Copy out only the lines running from the one that contains "(373, 138) = (329, 332): black" through the end of the listing. Pictures stay out.
EXTRACTED ENTRIES Start Marker
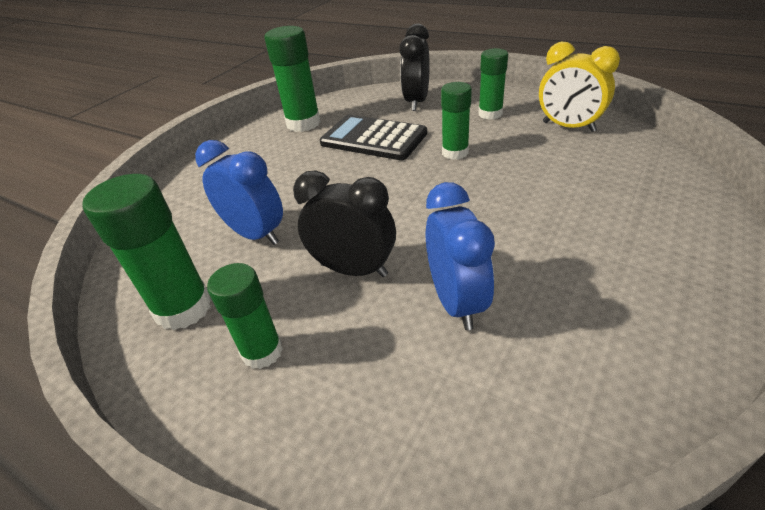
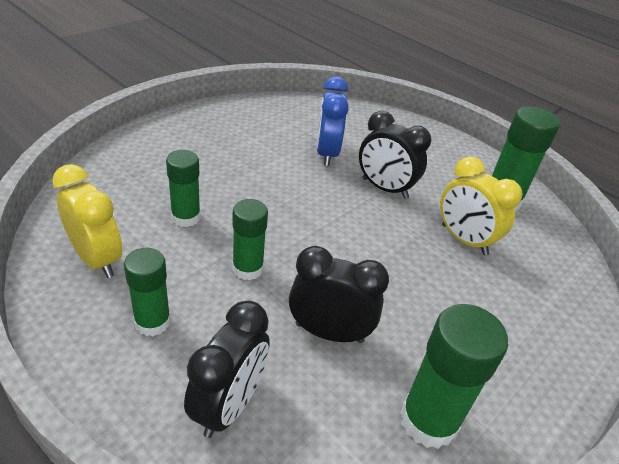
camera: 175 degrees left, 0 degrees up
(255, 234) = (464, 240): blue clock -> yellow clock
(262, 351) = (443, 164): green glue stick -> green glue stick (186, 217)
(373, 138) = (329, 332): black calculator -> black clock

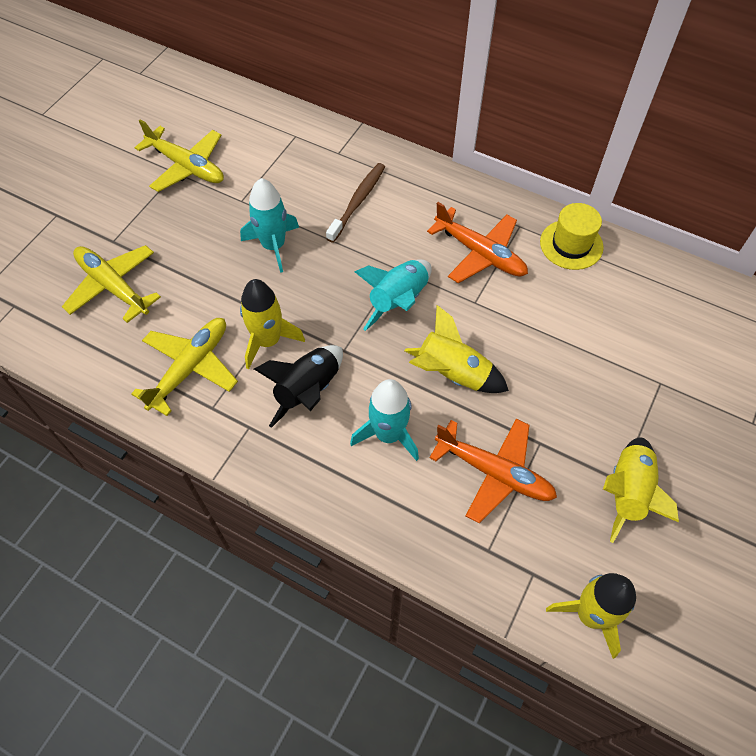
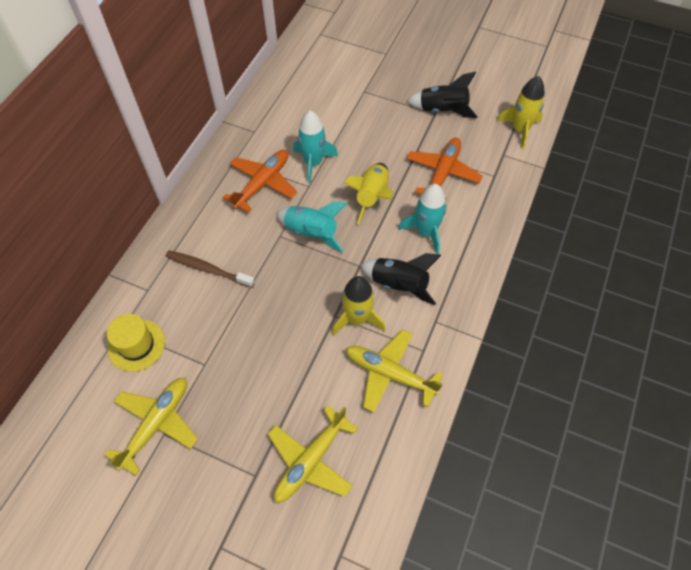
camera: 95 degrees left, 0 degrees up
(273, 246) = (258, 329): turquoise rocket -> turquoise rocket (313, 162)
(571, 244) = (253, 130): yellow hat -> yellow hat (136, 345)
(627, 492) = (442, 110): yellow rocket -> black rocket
EXTRACTED ENTRIES End Marker
EXPECTED OUTPUT
(373, 138) = (329, 332): black calculator -> black clock

camera: 95 degrees left, 0 degrees up
(273, 246) = (258, 329): turquoise rocket -> turquoise rocket (313, 162)
(571, 244) = (253, 130): yellow hat -> yellow hat (136, 345)
(627, 492) = (442, 110): yellow rocket -> black rocket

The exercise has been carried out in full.